## What is needed
Give back each line of the listing below that contains the string "moved".

## Records for this exercise
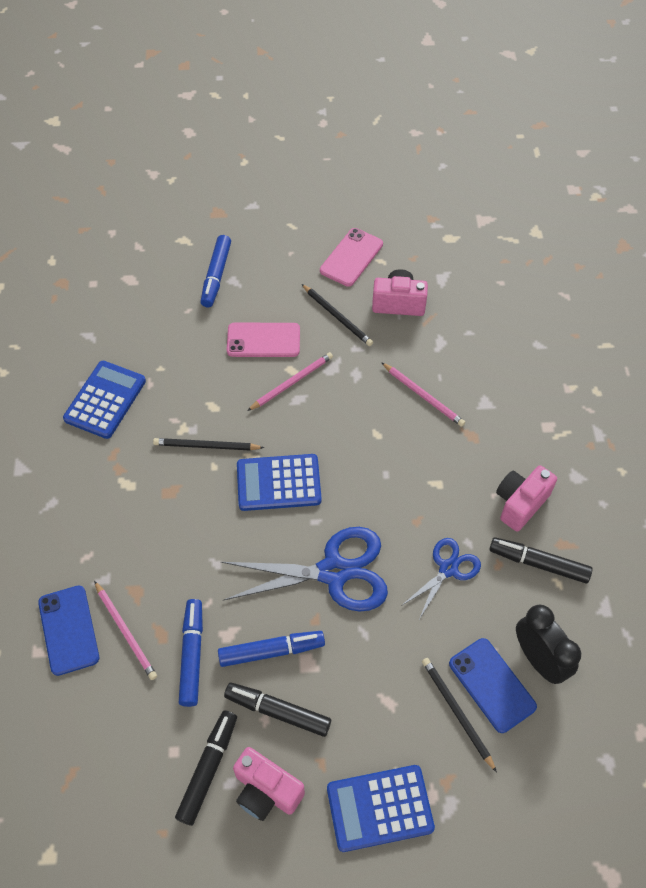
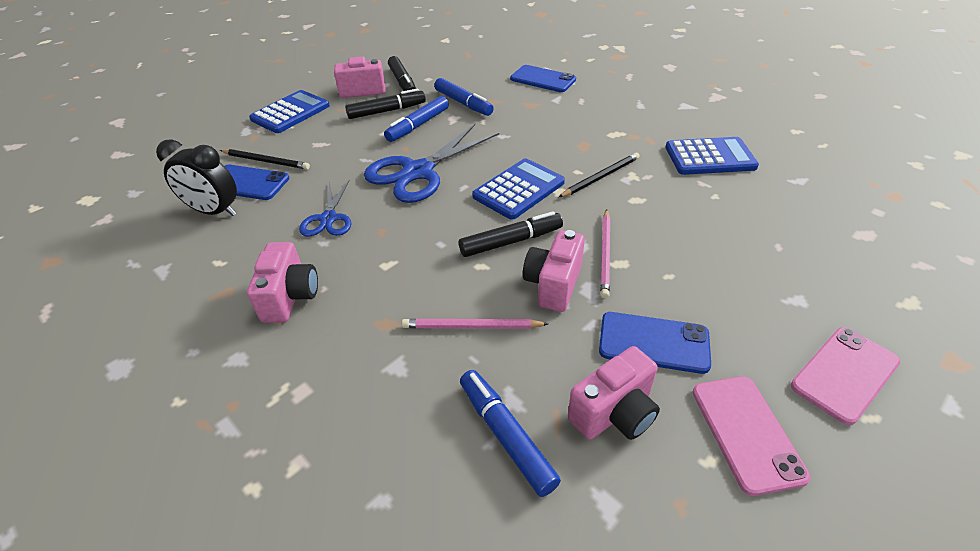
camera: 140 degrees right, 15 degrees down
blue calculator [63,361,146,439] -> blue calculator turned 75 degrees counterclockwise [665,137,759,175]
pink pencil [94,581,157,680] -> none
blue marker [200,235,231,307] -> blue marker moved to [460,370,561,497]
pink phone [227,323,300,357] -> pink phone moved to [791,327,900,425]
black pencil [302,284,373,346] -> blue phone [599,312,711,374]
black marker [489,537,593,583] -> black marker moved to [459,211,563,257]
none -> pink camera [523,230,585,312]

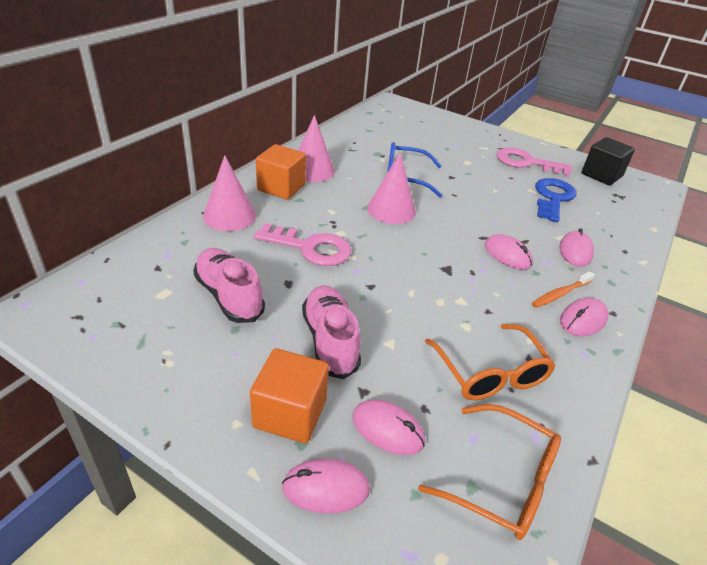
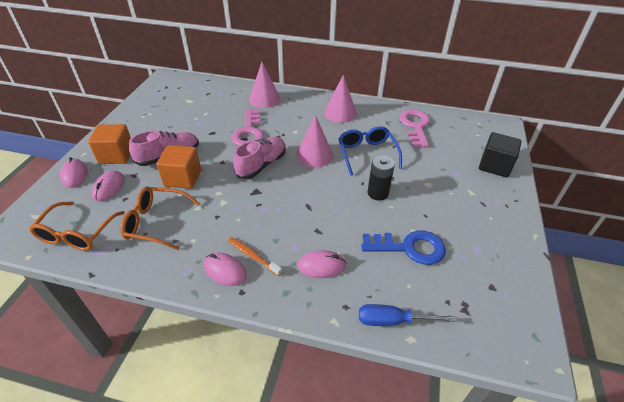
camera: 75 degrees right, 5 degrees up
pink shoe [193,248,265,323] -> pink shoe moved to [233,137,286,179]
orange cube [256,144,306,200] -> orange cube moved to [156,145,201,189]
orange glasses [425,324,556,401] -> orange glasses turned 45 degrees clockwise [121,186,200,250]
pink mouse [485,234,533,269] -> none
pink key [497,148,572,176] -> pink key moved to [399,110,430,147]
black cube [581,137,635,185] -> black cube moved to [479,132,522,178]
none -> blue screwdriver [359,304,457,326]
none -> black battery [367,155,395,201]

## Response box
blue marker [200,235,231,307] -> blue marker moved to [460,370,561,497]
pink phone [227,323,300,357] -> pink phone moved to [791,327,900,425]
black marker [489,537,593,583] -> black marker moved to [459,211,563,257]
pink shoe [193,248,265,323] -> pink shoe moved to [233,137,286,179]
orange cube [256,144,306,200] -> orange cube moved to [156,145,201,189]
pink key [497,148,572,176] -> pink key moved to [399,110,430,147]
black cube [581,137,635,185] -> black cube moved to [479,132,522,178]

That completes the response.